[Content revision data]
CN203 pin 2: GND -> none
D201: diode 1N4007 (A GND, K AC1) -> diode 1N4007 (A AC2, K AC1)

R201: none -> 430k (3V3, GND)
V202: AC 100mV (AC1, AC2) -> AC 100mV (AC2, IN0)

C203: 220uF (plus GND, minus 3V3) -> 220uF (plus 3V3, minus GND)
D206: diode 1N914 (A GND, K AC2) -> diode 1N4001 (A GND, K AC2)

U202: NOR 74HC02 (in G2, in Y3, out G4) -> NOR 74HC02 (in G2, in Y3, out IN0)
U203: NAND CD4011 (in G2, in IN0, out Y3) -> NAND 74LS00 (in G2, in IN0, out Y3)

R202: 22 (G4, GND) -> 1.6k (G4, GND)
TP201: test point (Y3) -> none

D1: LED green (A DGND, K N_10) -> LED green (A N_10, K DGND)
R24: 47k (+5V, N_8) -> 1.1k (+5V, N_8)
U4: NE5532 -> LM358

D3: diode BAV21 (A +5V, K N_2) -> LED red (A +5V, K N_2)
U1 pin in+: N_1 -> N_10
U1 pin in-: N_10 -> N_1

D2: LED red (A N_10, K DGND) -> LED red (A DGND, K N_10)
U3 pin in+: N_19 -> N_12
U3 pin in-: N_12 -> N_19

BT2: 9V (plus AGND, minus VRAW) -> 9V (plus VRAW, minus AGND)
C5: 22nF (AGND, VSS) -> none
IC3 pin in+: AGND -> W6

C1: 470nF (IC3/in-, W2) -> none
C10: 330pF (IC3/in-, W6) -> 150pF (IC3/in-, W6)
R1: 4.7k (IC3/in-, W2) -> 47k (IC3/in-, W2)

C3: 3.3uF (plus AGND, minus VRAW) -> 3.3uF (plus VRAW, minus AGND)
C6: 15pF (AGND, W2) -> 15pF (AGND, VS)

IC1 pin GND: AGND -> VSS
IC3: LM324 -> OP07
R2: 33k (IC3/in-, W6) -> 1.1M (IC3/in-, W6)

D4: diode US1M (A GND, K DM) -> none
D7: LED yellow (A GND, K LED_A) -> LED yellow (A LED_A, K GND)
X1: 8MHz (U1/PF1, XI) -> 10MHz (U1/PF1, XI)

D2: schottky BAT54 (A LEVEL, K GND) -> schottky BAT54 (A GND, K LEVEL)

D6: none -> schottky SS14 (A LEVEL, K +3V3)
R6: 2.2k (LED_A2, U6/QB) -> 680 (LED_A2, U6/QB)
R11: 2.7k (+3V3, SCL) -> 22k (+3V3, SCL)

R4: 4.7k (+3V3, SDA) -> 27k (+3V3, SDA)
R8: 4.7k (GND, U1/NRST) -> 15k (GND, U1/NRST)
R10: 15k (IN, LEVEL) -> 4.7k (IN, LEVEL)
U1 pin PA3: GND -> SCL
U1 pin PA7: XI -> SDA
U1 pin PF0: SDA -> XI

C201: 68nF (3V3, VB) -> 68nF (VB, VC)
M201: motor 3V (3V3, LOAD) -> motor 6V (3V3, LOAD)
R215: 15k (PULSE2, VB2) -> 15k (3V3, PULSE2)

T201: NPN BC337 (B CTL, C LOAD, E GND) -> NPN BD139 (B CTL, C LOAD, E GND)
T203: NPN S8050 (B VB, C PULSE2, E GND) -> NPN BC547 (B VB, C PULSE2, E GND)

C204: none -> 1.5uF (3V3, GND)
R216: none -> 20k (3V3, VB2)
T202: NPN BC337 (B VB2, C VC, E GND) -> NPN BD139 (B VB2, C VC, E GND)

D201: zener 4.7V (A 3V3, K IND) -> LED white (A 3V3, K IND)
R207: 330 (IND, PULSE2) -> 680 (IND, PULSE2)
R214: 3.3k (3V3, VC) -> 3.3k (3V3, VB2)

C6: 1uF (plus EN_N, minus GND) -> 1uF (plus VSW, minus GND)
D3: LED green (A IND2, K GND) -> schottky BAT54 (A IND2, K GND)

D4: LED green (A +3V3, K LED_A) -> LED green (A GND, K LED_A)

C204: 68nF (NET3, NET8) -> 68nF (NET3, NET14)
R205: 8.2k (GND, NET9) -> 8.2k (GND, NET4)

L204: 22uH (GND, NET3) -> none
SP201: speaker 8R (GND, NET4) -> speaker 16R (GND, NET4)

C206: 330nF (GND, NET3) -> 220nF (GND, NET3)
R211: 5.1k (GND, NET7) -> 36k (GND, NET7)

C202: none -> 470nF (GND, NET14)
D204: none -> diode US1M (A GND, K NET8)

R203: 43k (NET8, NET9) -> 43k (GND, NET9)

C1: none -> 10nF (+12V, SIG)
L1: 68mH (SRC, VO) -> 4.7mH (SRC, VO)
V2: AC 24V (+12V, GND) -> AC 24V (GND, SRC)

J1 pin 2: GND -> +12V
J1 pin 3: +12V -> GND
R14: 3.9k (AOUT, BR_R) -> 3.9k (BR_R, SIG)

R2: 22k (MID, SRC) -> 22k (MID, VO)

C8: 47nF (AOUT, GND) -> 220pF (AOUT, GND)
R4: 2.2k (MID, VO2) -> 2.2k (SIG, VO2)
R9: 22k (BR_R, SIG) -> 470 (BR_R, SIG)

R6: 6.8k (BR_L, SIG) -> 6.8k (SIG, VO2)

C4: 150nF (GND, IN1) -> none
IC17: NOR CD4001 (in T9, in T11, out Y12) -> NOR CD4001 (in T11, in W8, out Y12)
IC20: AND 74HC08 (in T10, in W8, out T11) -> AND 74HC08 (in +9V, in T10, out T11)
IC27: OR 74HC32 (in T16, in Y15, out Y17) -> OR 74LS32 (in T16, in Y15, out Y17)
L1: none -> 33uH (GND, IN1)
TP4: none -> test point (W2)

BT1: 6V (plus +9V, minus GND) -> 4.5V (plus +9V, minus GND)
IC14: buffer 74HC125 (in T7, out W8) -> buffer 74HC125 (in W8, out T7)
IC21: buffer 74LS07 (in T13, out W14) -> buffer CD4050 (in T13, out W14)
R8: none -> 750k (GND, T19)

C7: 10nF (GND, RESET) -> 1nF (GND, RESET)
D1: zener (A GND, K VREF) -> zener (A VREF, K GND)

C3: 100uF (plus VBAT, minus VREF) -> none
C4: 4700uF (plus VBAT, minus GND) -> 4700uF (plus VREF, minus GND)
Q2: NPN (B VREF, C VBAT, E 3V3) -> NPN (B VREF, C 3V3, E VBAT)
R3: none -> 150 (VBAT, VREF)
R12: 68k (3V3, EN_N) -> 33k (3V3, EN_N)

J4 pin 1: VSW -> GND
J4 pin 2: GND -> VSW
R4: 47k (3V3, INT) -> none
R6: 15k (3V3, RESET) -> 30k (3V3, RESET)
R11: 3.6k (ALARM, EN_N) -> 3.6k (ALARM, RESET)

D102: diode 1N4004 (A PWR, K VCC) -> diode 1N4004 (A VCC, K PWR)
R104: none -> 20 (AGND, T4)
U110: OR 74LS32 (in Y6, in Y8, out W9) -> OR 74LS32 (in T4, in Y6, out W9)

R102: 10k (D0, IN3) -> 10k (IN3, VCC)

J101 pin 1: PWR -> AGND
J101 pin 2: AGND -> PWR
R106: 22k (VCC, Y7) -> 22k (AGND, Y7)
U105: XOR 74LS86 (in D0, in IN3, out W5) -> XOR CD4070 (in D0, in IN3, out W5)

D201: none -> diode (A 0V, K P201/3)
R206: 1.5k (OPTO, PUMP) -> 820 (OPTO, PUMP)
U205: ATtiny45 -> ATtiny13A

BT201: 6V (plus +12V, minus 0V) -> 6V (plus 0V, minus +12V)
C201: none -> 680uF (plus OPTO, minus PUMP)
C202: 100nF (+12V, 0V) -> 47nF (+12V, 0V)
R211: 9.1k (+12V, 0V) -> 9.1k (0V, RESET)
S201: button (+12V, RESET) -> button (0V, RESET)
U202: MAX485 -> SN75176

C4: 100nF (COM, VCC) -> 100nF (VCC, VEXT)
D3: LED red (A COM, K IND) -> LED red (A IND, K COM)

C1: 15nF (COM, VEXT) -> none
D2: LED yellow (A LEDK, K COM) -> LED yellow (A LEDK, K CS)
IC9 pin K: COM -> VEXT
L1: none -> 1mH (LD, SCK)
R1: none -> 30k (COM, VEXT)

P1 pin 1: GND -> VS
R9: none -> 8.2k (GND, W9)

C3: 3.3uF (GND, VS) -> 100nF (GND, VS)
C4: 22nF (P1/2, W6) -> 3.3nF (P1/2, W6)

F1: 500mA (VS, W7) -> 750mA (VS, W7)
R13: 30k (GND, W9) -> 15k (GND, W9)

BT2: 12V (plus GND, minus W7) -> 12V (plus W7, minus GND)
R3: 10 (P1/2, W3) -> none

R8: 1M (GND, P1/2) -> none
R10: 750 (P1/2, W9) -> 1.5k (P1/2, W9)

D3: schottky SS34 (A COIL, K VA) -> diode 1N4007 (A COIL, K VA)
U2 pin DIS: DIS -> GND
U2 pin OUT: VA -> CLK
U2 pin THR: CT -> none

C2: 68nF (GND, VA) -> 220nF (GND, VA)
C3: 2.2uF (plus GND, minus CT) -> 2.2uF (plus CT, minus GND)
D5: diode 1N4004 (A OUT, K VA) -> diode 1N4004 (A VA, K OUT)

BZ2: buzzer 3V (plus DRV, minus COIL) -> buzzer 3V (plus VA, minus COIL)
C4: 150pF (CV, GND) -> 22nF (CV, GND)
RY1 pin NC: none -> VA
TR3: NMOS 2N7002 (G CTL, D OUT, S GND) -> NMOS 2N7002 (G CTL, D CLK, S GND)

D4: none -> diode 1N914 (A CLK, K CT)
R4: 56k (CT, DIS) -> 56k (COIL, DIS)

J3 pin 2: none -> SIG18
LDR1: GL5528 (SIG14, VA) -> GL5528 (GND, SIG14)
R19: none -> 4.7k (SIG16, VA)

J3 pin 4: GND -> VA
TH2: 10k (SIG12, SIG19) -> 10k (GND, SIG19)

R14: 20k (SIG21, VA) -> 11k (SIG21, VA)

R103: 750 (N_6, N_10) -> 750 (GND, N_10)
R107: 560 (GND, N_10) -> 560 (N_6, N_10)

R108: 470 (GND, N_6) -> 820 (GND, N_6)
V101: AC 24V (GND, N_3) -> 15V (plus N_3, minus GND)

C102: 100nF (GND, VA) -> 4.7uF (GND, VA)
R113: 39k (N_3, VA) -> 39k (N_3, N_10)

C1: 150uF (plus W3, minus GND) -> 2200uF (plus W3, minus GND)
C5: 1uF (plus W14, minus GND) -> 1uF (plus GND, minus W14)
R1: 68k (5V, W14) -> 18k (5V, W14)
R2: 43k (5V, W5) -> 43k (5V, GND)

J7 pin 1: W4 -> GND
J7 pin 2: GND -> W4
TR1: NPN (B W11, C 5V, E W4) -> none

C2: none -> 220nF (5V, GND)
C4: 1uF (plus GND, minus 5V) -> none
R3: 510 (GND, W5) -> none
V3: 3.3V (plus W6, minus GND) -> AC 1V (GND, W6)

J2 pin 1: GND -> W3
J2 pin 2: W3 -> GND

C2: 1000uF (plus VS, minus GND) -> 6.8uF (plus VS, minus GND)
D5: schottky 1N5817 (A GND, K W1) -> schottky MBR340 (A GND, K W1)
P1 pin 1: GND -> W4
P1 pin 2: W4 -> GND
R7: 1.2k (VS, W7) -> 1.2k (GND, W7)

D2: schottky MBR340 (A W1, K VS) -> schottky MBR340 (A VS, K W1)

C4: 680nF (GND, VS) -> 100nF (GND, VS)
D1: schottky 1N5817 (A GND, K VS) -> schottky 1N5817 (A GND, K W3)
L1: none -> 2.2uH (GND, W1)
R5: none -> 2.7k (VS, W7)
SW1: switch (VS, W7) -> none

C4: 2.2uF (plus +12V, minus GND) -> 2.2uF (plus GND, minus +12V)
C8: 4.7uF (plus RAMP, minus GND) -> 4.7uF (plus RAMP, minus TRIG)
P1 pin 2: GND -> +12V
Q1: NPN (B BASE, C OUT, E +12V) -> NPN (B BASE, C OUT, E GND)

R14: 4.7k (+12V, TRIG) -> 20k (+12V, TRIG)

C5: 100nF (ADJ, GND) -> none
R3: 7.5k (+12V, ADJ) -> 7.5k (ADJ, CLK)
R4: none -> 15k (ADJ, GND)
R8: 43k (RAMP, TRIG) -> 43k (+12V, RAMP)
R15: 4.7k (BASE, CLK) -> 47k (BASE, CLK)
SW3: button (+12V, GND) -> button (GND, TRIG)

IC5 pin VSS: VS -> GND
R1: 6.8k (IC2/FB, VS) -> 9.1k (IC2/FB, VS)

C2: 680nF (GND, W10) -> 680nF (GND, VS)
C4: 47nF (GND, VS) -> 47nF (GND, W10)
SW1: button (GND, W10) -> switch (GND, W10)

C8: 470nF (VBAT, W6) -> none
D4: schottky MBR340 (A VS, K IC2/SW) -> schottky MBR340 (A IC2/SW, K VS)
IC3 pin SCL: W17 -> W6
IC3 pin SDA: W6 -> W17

**Exercise description:**
Tally the lines in the records that hold the word "diode". Give only the total.

**Answer for this exercise:**
10